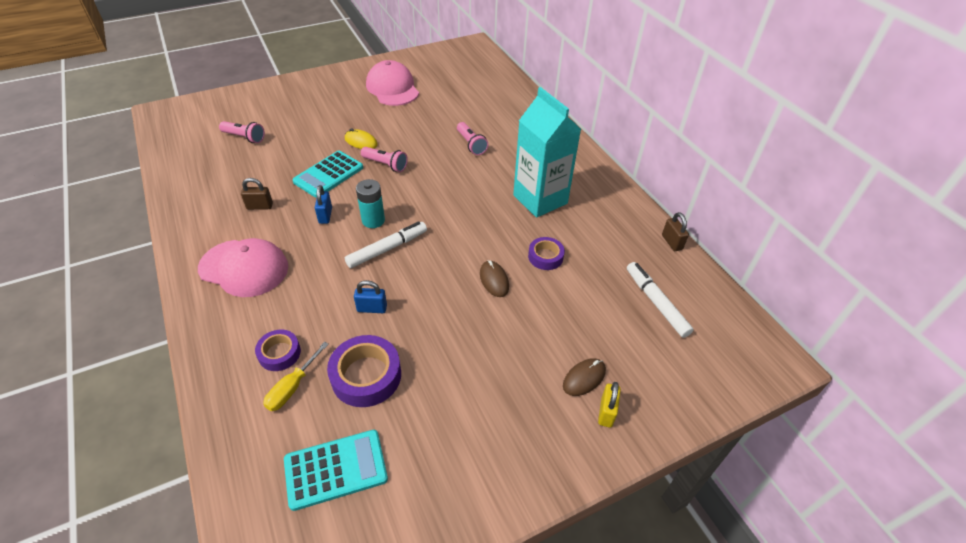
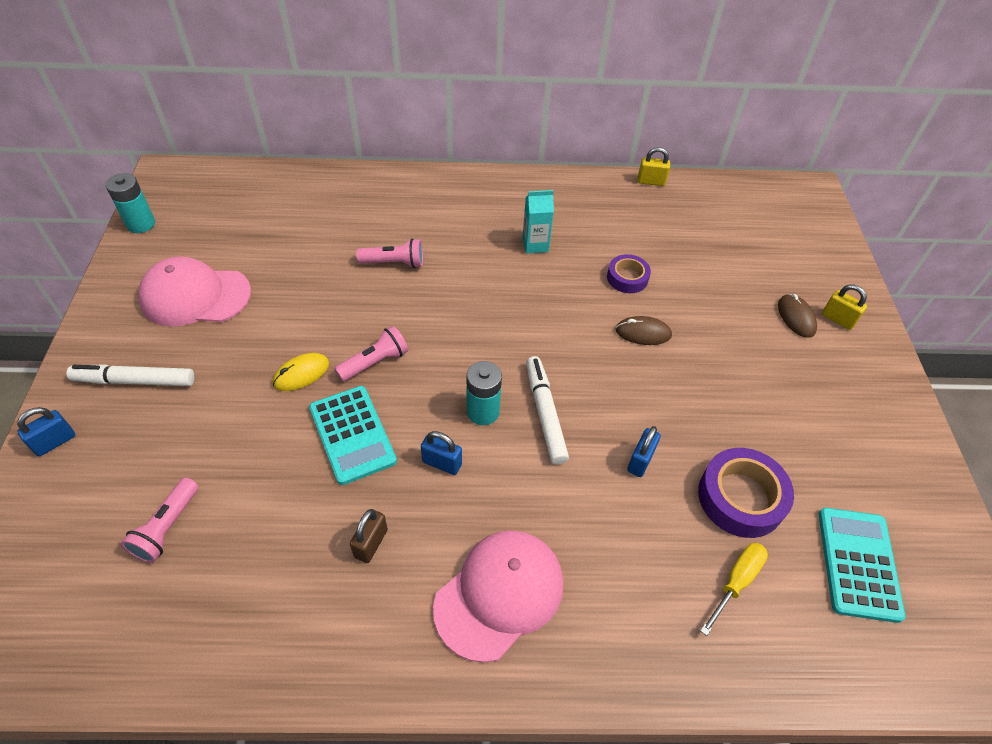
camera: 65 degrees left, 5 degrees up
pink flashlight [219,121,265,143] -> pink flashlight turned 150 degrees clockwise [121,478,199,563]
purple tape [255,330,301,371] -> none
yellow screwdriver [263,342,329,411] -> yellow screwdriver turned 105 degrees counterclockwise [700,543,768,636]
turquoise carton [513,87,581,218] -> turquoise carton [522,190,554,254], size x0.47
white marker [627,262,694,338] -> white marker moved to [66,364,194,386]
brown padlock [662,212,689,251] -> yellow padlock [638,147,670,186]
none -> blue padlock [17,407,75,456]
none -> turquoise battery [106,173,155,233]

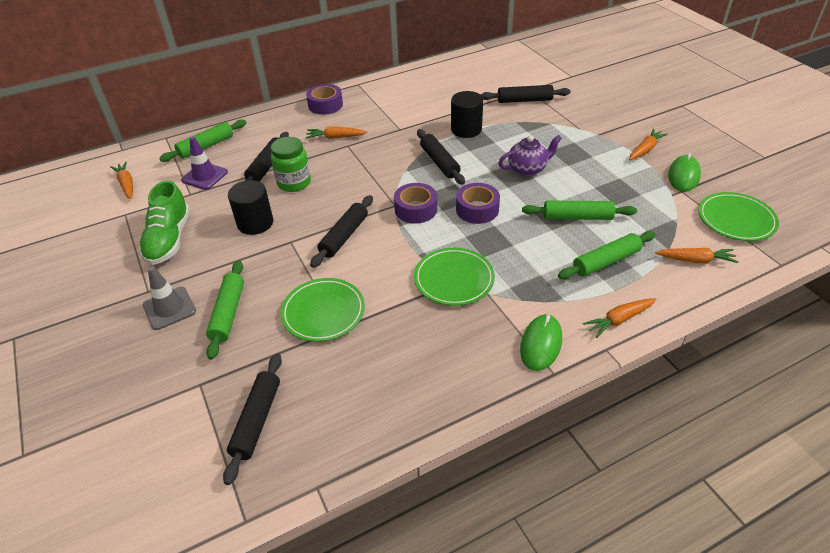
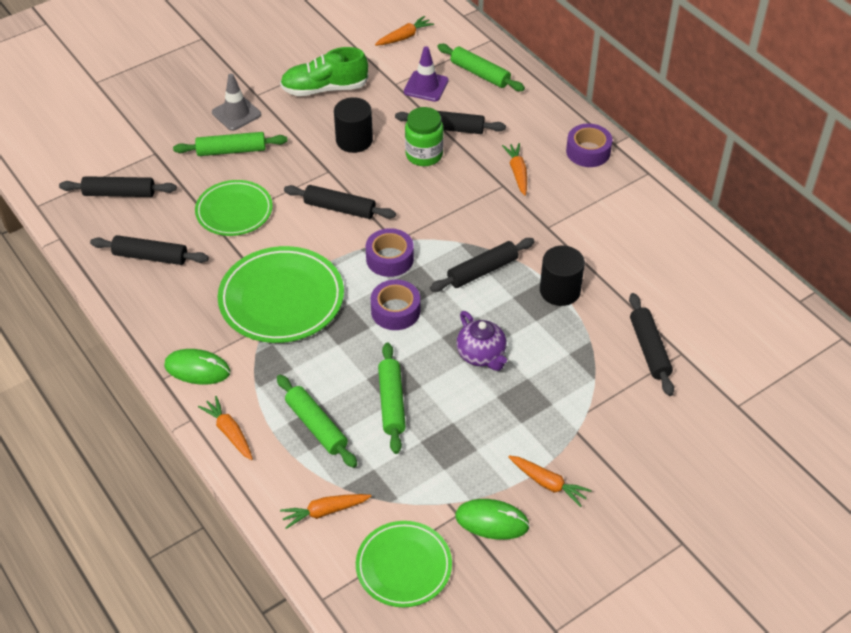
camera: 80 degrees right, 5 degrees up
green plate [414,248,495,306] -> green plate [218,246,344,343], size x1.53
orange carrot [655,248,739,263] -> orange carrot turned 75 degrees clockwise [280,494,371,529]
none -> black rolling pin [90,235,209,265]

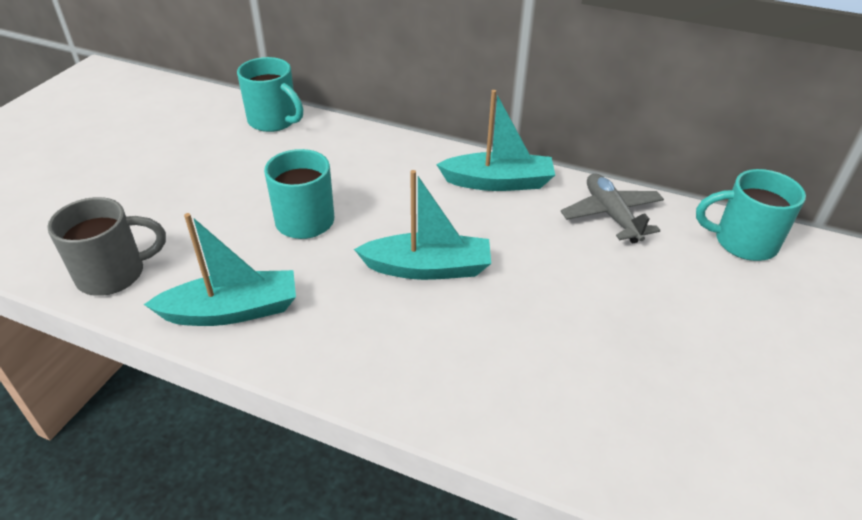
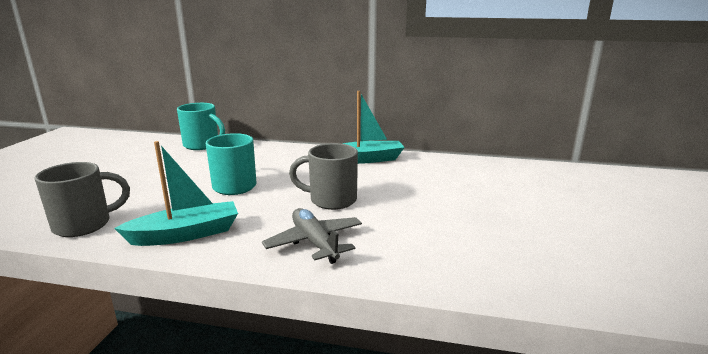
camera: 10 degrees left, 20 degrees down
turquoise boat [354,170,491,280] -> grey mug [289,143,358,210]
grey plane [561,173,664,243] -> grey plane moved to [262,208,362,264]
turquoise mug [696,169,806,261] -> none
★ ★ ★
* **Exercise objective**
Return the listing verbatim, pictures omitted.

* **Output below**
camera: 65 degrees left, 5 degrees up
pink flashlight [219,121,265,143] -> pink flashlight turned 150 degrees clockwise [121,478,199,563]
purple tape [255,330,301,371] -> none
yellow screwdriver [263,342,329,411] -> yellow screwdriver turned 105 degrees counterclockwise [700,543,768,636]
turquoise carton [513,87,581,218] -> turquoise carton [522,190,554,254], size x0.47
white marker [627,262,694,338] -> white marker moved to [66,364,194,386]
brown padlock [662,212,689,251] -> yellow padlock [638,147,670,186]
none -> blue padlock [17,407,75,456]
none -> turquoise battery [106,173,155,233]

camera: 80 degrees right, 5 degrees up
green plate [414,248,495,306] -> green plate [218,246,344,343], size x1.53
orange carrot [655,248,739,263] -> orange carrot turned 75 degrees clockwise [280,494,371,529]
none -> black rolling pin [90,235,209,265]

camera: 10 degrees left, 20 degrees down
turquoise boat [354,170,491,280] -> grey mug [289,143,358,210]
grey plane [561,173,664,243] -> grey plane moved to [262,208,362,264]
turquoise mug [696,169,806,261] -> none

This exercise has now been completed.